▶ _Brief_: Repeat the records below exactly.

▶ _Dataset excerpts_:
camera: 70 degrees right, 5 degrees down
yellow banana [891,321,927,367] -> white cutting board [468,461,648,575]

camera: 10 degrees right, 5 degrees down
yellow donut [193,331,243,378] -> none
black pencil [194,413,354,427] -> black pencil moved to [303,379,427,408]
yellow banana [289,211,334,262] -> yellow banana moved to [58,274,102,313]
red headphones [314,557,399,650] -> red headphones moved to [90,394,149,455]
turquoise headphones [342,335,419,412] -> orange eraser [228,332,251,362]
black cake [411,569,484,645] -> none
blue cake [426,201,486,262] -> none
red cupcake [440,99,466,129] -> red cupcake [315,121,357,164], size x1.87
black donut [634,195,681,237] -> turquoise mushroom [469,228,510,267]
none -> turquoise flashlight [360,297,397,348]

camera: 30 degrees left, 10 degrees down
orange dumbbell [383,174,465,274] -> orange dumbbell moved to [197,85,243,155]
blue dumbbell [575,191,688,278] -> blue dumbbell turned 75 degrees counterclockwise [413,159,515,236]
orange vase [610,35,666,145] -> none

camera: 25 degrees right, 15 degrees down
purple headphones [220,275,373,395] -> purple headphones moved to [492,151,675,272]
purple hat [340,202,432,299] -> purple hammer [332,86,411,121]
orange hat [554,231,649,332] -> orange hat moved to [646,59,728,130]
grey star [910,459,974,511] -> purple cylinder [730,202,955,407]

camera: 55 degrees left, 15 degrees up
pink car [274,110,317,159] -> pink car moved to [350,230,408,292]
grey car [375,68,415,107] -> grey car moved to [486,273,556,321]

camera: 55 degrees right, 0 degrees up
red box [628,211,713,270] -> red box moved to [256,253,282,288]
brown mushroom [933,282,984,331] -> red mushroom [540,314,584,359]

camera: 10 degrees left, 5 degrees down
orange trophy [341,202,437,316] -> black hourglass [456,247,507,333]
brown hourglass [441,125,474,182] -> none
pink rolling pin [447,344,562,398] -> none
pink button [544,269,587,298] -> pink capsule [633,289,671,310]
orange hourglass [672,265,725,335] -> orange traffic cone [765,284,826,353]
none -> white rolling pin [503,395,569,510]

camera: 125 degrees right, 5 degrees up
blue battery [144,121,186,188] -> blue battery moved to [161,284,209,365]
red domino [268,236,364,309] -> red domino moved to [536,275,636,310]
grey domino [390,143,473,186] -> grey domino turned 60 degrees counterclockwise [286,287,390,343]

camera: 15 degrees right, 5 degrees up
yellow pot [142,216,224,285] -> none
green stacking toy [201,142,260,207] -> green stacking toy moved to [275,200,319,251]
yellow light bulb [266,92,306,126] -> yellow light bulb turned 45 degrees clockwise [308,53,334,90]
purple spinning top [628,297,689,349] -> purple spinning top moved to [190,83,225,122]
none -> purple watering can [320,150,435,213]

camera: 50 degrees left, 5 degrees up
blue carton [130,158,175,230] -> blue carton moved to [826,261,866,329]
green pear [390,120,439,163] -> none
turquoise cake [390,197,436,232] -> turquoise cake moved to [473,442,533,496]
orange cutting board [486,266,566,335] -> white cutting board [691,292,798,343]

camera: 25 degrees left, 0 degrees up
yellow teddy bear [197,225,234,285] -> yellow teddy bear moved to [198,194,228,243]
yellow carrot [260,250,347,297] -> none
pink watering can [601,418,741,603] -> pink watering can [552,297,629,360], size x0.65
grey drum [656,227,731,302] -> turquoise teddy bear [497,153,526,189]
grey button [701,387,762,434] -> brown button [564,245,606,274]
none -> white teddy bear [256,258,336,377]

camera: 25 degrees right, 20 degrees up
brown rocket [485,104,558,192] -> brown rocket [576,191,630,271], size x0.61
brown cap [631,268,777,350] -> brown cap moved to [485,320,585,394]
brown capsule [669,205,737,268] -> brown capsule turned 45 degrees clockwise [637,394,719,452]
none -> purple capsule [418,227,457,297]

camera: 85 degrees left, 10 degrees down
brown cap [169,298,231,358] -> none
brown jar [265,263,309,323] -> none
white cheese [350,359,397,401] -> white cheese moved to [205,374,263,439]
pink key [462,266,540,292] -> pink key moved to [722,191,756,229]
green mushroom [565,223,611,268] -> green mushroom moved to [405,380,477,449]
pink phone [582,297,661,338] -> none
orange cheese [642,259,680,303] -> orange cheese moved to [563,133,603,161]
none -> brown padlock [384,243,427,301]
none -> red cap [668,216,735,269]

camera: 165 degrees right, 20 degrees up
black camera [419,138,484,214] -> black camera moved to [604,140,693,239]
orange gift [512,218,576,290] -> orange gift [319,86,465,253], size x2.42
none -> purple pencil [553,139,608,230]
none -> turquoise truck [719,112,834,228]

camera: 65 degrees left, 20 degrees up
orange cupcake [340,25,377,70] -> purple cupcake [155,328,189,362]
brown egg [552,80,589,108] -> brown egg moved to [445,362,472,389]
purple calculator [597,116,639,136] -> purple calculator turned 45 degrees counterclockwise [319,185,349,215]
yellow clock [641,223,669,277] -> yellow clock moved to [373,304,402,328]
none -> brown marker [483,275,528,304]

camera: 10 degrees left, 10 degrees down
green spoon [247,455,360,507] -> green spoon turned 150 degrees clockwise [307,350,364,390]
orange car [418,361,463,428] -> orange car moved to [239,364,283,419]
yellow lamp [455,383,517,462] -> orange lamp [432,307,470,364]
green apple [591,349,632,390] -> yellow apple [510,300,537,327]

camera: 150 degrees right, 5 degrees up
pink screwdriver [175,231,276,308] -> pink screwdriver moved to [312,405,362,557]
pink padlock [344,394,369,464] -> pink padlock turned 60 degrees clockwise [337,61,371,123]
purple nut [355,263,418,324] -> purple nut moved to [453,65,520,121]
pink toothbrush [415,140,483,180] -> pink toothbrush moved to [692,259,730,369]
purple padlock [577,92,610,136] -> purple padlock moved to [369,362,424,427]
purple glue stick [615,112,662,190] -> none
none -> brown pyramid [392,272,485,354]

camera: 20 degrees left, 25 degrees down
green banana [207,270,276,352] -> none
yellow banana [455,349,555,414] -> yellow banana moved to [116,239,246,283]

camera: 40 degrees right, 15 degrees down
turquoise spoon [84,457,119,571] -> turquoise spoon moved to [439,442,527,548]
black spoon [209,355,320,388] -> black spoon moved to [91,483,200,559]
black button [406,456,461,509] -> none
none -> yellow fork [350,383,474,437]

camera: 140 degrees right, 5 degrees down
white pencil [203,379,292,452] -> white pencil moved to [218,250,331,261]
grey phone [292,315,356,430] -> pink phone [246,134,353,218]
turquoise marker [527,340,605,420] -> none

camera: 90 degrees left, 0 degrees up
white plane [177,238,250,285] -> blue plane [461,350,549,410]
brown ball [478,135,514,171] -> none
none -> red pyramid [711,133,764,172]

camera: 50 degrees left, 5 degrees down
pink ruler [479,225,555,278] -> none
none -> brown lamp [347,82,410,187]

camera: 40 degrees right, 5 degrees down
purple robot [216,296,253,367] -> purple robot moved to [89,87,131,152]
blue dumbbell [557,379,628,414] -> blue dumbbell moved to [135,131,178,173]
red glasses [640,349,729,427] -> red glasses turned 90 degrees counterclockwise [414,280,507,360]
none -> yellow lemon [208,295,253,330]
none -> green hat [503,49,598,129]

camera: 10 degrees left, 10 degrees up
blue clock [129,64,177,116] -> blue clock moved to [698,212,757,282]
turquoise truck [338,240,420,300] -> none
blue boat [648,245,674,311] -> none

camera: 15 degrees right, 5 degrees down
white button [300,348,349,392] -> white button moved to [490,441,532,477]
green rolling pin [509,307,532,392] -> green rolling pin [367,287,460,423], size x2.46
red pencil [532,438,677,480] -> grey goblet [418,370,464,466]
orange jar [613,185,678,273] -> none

▶ _Answer space_:
camera: 70 degrees right, 5 degrees down
yellow banana [891,321,927,367] -> white cutting board [468,461,648,575]

camera: 10 degrees right, 5 degrees down
yellow donut [193,331,243,378] -> none
black pencil [194,413,354,427] -> black pencil moved to [303,379,427,408]
yellow banana [289,211,334,262] -> yellow banana moved to [58,274,102,313]
red headphones [314,557,399,650] -> red headphones moved to [90,394,149,455]
turquoise headphones [342,335,419,412] -> orange eraser [228,332,251,362]
black cake [411,569,484,645] -> none
blue cake [426,201,486,262] -> none
red cupcake [440,99,466,129] -> red cupcake [315,121,357,164], size x1.87
black donut [634,195,681,237] -> turquoise mushroom [469,228,510,267]
none -> turquoise flashlight [360,297,397,348]

camera: 30 degrees left, 10 degrees down
orange dumbbell [383,174,465,274] -> orange dumbbell moved to [197,85,243,155]
blue dumbbell [575,191,688,278] -> blue dumbbell turned 75 degrees counterclockwise [413,159,515,236]
orange vase [610,35,666,145] -> none

camera: 25 degrees right, 15 degrees down
purple headphones [220,275,373,395] -> purple headphones moved to [492,151,675,272]
purple hat [340,202,432,299] -> purple hammer [332,86,411,121]
orange hat [554,231,649,332] -> orange hat moved to [646,59,728,130]
grey star [910,459,974,511] -> purple cylinder [730,202,955,407]

camera: 55 degrees left, 15 degrees up
pink car [274,110,317,159] -> pink car moved to [350,230,408,292]
grey car [375,68,415,107] -> grey car moved to [486,273,556,321]

camera: 55 degrees right, 0 degrees up
red box [628,211,713,270] -> red box moved to [256,253,282,288]
brown mushroom [933,282,984,331] -> red mushroom [540,314,584,359]

camera: 10 degrees left, 5 degrees down
orange trophy [341,202,437,316] -> black hourglass [456,247,507,333]
brown hourglass [441,125,474,182] -> none
pink rolling pin [447,344,562,398] -> none
pink button [544,269,587,298] -> pink capsule [633,289,671,310]
orange hourglass [672,265,725,335] -> orange traffic cone [765,284,826,353]
none -> white rolling pin [503,395,569,510]

camera: 125 degrees right, 5 degrees up
blue battery [144,121,186,188] -> blue battery moved to [161,284,209,365]
red domino [268,236,364,309] -> red domino moved to [536,275,636,310]
grey domino [390,143,473,186] -> grey domino turned 60 degrees counterclockwise [286,287,390,343]

camera: 15 degrees right, 5 degrees up
yellow pot [142,216,224,285] -> none
green stacking toy [201,142,260,207] -> green stacking toy moved to [275,200,319,251]
yellow light bulb [266,92,306,126] -> yellow light bulb turned 45 degrees clockwise [308,53,334,90]
purple spinning top [628,297,689,349] -> purple spinning top moved to [190,83,225,122]
none -> purple watering can [320,150,435,213]

camera: 50 degrees left, 5 degrees up
blue carton [130,158,175,230] -> blue carton moved to [826,261,866,329]
green pear [390,120,439,163] -> none
turquoise cake [390,197,436,232] -> turquoise cake moved to [473,442,533,496]
orange cutting board [486,266,566,335] -> white cutting board [691,292,798,343]

camera: 25 degrees left, 0 degrees up
yellow teddy bear [197,225,234,285] -> yellow teddy bear moved to [198,194,228,243]
yellow carrot [260,250,347,297] -> none
pink watering can [601,418,741,603] -> pink watering can [552,297,629,360], size x0.65
grey drum [656,227,731,302] -> turquoise teddy bear [497,153,526,189]
grey button [701,387,762,434] -> brown button [564,245,606,274]
none -> white teddy bear [256,258,336,377]

camera: 25 degrees right, 20 degrees up
brown rocket [485,104,558,192] -> brown rocket [576,191,630,271], size x0.61
brown cap [631,268,777,350] -> brown cap moved to [485,320,585,394]
brown capsule [669,205,737,268] -> brown capsule turned 45 degrees clockwise [637,394,719,452]
none -> purple capsule [418,227,457,297]

camera: 85 degrees left, 10 degrees down
brown cap [169,298,231,358] -> none
brown jar [265,263,309,323] -> none
white cheese [350,359,397,401] -> white cheese moved to [205,374,263,439]
pink key [462,266,540,292] -> pink key moved to [722,191,756,229]
green mushroom [565,223,611,268] -> green mushroom moved to [405,380,477,449]
pink phone [582,297,661,338] -> none
orange cheese [642,259,680,303] -> orange cheese moved to [563,133,603,161]
none -> brown padlock [384,243,427,301]
none -> red cap [668,216,735,269]

camera: 165 degrees right, 20 degrees up
black camera [419,138,484,214] -> black camera moved to [604,140,693,239]
orange gift [512,218,576,290] -> orange gift [319,86,465,253], size x2.42
none -> purple pencil [553,139,608,230]
none -> turquoise truck [719,112,834,228]

camera: 65 degrees left, 20 degrees up
orange cupcake [340,25,377,70] -> purple cupcake [155,328,189,362]
brown egg [552,80,589,108] -> brown egg moved to [445,362,472,389]
purple calculator [597,116,639,136] -> purple calculator turned 45 degrees counterclockwise [319,185,349,215]
yellow clock [641,223,669,277] -> yellow clock moved to [373,304,402,328]
none -> brown marker [483,275,528,304]

camera: 10 degrees left, 10 degrees down
green spoon [247,455,360,507] -> green spoon turned 150 degrees clockwise [307,350,364,390]
orange car [418,361,463,428] -> orange car moved to [239,364,283,419]
yellow lamp [455,383,517,462] -> orange lamp [432,307,470,364]
green apple [591,349,632,390] -> yellow apple [510,300,537,327]

camera: 150 degrees right, 5 degrees up
pink screwdriver [175,231,276,308] -> pink screwdriver moved to [312,405,362,557]
pink padlock [344,394,369,464] -> pink padlock turned 60 degrees clockwise [337,61,371,123]
purple nut [355,263,418,324] -> purple nut moved to [453,65,520,121]
pink toothbrush [415,140,483,180] -> pink toothbrush moved to [692,259,730,369]
purple padlock [577,92,610,136] -> purple padlock moved to [369,362,424,427]
purple glue stick [615,112,662,190] -> none
none -> brown pyramid [392,272,485,354]

camera: 20 degrees left, 25 degrees down
green banana [207,270,276,352] -> none
yellow banana [455,349,555,414] -> yellow banana moved to [116,239,246,283]

camera: 40 degrees right, 15 degrees down
turquoise spoon [84,457,119,571] -> turquoise spoon moved to [439,442,527,548]
black spoon [209,355,320,388] -> black spoon moved to [91,483,200,559]
black button [406,456,461,509] -> none
none -> yellow fork [350,383,474,437]

camera: 140 degrees right, 5 degrees down
white pencil [203,379,292,452] -> white pencil moved to [218,250,331,261]
grey phone [292,315,356,430] -> pink phone [246,134,353,218]
turquoise marker [527,340,605,420] -> none

camera: 90 degrees left, 0 degrees up
white plane [177,238,250,285] -> blue plane [461,350,549,410]
brown ball [478,135,514,171] -> none
none -> red pyramid [711,133,764,172]

camera: 50 degrees left, 5 degrees down
pink ruler [479,225,555,278] -> none
none -> brown lamp [347,82,410,187]

camera: 40 degrees right, 5 degrees down
purple robot [216,296,253,367] -> purple robot moved to [89,87,131,152]
blue dumbbell [557,379,628,414] -> blue dumbbell moved to [135,131,178,173]
red glasses [640,349,729,427] -> red glasses turned 90 degrees counterclockwise [414,280,507,360]
none -> yellow lemon [208,295,253,330]
none -> green hat [503,49,598,129]

camera: 10 degrees left, 10 degrees up
blue clock [129,64,177,116] -> blue clock moved to [698,212,757,282]
turquoise truck [338,240,420,300] -> none
blue boat [648,245,674,311] -> none

camera: 15 degrees right, 5 degrees down
white button [300,348,349,392] -> white button moved to [490,441,532,477]
green rolling pin [509,307,532,392] -> green rolling pin [367,287,460,423], size x2.46
red pencil [532,438,677,480] -> grey goblet [418,370,464,466]
orange jar [613,185,678,273] -> none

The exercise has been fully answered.